##### Source records #####
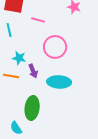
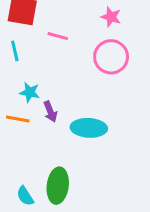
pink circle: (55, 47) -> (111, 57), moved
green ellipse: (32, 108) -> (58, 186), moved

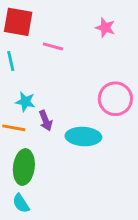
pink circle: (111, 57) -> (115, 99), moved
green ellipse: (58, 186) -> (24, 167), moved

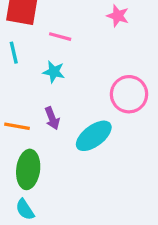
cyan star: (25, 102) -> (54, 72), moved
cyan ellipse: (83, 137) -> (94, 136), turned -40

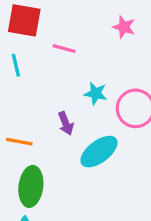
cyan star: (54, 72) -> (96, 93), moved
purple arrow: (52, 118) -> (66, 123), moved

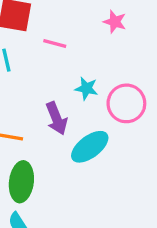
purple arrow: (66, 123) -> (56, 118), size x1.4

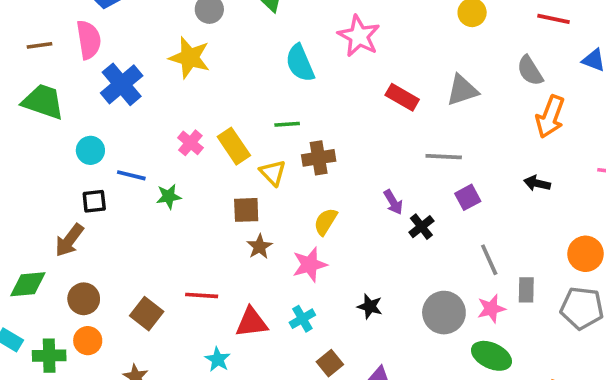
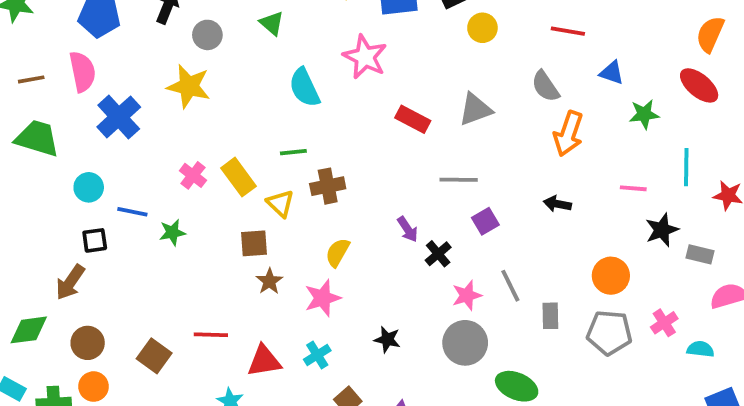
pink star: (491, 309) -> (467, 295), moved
#####
- [Description of the task]
Determine how many lines above have the string "star" and output nothing besides the count.

- [Answer space]
3